__What you should do__: Each record should reappear exactly in your answer, minus any picture.

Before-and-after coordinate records
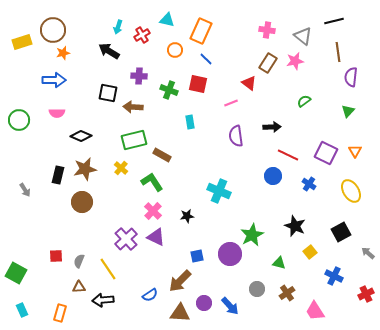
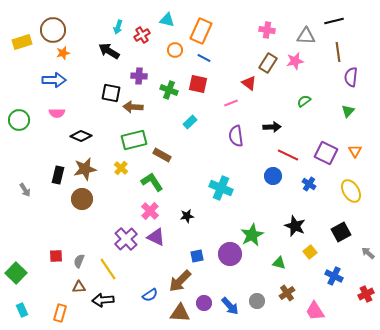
gray triangle at (303, 36): moved 3 px right; rotated 36 degrees counterclockwise
blue line at (206, 59): moved 2 px left, 1 px up; rotated 16 degrees counterclockwise
black square at (108, 93): moved 3 px right
cyan rectangle at (190, 122): rotated 56 degrees clockwise
cyan cross at (219, 191): moved 2 px right, 3 px up
brown circle at (82, 202): moved 3 px up
pink cross at (153, 211): moved 3 px left
green square at (16, 273): rotated 15 degrees clockwise
gray circle at (257, 289): moved 12 px down
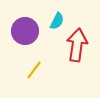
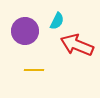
red arrow: rotated 76 degrees counterclockwise
yellow line: rotated 54 degrees clockwise
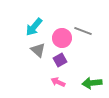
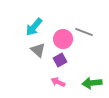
gray line: moved 1 px right, 1 px down
pink circle: moved 1 px right, 1 px down
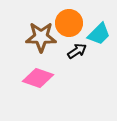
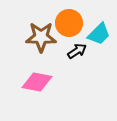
pink diamond: moved 1 px left, 4 px down; rotated 8 degrees counterclockwise
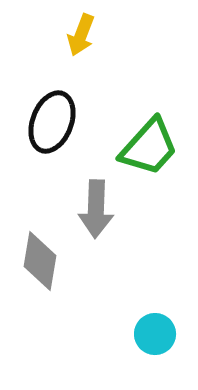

__Exercise response__:
gray triangle at (303, 36): moved 3 px right; rotated 36 degrees counterclockwise
blue line at (206, 59): moved 2 px left, 1 px up; rotated 16 degrees counterclockwise
black square at (108, 93): moved 3 px right
cyan rectangle at (190, 122): rotated 56 degrees clockwise
cyan cross at (219, 191): moved 2 px right, 3 px up
brown circle at (82, 202): moved 3 px up
pink cross at (153, 211): moved 3 px left
green square at (16, 273): rotated 15 degrees clockwise
gray circle at (257, 289): moved 12 px down
red arrow: rotated 76 degrees counterclockwise
yellow line: rotated 54 degrees clockwise
gray line: moved 1 px right, 1 px down
pink circle: moved 1 px right, 1 px down
pink diamond: moved 1 px left, 4 px down; rotated 8 degrees counterclockwise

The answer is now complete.